◆ Task
Below are the records; output them exactly from the first line through the line with "J1 pin 3: W21 -> W3", stopping there.

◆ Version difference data
◇ ◇ ◇ ◇

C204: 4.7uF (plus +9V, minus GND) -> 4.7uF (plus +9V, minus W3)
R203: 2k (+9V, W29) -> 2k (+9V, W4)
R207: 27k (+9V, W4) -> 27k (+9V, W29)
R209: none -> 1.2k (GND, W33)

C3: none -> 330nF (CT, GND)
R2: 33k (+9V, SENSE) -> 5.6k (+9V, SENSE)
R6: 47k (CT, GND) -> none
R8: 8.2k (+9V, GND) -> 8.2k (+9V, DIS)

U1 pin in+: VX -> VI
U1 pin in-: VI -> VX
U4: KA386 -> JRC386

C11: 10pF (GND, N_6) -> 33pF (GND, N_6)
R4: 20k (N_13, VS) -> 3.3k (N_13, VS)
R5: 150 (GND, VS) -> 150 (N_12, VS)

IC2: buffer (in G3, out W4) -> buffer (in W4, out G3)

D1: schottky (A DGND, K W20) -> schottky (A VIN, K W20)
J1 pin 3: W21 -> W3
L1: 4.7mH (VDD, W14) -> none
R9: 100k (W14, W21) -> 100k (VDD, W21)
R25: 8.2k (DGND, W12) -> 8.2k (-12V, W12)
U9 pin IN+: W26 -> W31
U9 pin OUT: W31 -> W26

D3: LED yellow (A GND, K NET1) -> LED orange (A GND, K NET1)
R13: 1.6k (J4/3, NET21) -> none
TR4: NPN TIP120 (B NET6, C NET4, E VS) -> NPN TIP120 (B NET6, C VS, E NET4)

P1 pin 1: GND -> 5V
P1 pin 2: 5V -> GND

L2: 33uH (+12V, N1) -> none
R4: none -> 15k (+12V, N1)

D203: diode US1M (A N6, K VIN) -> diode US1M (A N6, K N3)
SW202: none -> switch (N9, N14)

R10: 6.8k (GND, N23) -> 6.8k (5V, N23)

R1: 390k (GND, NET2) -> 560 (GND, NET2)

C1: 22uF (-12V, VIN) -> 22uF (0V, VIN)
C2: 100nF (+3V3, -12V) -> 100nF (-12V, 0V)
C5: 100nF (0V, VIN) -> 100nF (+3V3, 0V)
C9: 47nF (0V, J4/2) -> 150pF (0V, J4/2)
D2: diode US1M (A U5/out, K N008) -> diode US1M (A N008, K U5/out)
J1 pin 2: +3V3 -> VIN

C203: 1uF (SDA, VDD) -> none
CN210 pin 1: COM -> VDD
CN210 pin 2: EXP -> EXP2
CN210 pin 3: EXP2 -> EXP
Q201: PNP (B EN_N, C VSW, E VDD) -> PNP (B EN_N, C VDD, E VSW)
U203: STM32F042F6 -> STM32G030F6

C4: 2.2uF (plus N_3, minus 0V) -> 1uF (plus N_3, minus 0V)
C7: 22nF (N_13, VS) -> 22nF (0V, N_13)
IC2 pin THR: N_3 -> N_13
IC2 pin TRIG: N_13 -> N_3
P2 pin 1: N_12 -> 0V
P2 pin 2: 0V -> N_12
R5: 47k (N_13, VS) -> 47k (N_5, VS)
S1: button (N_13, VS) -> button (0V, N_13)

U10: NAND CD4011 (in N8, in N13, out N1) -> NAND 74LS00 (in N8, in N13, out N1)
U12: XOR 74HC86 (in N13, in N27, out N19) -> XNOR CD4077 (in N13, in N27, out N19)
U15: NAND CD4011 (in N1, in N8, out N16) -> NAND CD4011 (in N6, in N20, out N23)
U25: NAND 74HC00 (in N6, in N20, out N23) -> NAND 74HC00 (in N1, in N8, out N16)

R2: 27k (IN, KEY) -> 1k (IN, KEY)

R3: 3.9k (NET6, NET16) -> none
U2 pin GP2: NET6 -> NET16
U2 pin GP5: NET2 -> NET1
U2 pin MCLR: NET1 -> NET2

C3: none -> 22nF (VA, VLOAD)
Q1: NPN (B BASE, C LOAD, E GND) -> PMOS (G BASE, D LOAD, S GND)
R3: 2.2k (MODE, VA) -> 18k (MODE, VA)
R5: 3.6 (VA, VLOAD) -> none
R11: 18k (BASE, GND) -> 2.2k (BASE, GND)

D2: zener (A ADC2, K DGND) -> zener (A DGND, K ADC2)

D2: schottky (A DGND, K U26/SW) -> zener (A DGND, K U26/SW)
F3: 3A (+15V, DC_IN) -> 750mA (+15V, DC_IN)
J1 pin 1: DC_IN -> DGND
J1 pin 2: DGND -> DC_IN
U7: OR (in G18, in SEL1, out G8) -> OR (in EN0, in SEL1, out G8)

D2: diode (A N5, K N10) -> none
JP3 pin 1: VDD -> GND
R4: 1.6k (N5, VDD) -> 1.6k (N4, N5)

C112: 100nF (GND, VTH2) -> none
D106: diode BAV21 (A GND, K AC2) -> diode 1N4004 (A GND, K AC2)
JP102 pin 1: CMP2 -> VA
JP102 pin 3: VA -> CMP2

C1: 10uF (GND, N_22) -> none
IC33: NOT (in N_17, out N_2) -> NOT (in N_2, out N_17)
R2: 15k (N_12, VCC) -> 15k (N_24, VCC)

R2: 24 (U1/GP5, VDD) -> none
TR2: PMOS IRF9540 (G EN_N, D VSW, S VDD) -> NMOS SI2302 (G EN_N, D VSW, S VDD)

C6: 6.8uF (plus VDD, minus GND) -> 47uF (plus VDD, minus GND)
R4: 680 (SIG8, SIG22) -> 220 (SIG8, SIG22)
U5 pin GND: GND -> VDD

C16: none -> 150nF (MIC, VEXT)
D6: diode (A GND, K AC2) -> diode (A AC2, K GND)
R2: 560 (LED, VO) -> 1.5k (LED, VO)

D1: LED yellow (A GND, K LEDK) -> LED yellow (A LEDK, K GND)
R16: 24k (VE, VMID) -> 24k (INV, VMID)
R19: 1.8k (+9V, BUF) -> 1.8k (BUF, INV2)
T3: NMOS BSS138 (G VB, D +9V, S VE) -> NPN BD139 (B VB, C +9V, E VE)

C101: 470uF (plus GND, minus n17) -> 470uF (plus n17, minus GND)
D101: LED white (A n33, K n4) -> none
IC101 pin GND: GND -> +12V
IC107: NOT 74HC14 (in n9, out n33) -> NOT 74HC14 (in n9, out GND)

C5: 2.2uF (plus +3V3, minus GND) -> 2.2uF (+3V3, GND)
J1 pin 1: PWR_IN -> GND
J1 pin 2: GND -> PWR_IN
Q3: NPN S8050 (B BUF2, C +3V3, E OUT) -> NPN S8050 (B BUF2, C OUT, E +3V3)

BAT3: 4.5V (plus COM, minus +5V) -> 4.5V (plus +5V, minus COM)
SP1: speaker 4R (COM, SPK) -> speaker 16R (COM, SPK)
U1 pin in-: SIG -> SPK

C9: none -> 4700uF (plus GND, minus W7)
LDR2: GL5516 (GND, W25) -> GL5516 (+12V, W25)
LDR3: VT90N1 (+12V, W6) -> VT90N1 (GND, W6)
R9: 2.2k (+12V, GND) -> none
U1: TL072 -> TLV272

◇ ◇ ◇ ◇

◆ Answer section
C204: 4.7uF (plus +9V, minus GND) -> 4.7uF (plus +9V, minus W3)
R203: 2k (+9V, W29) -> 2k (+9V, W4)
R207: 27k (+9V, W4) -> 27k (+9V, W29)
R209: none -> 1.2k (GND, W33)

C3: none -> 330nF (CT, GND)
R2: 33k (+9V, SENSE) -> 5.6k (+9V, SENSE)
R6: 47k (CT, GND) -> none
R8: 8.2k (+9V, GND) -> 8.2k (+9V, DIS)

U1 pin in+: VX -> VI
U1 pin in-: VI -> VX
U4: KA386 -> JRC386

C11: 10pF (GND, N_6) -> 33pF (GND, N_6)
R4: 20k (N_13, VS) -> 3.3k (N_13, VS)
R5: 150 (GND, VS) -> 150 (N_12, VS)

IC2: buffer (in G3, out W4) -> buffer (in W4, out G3)

D1: schottky (A DGND, K W20) -> schottky (A VIN, K W20)
J1 pin 3: W21 -> W3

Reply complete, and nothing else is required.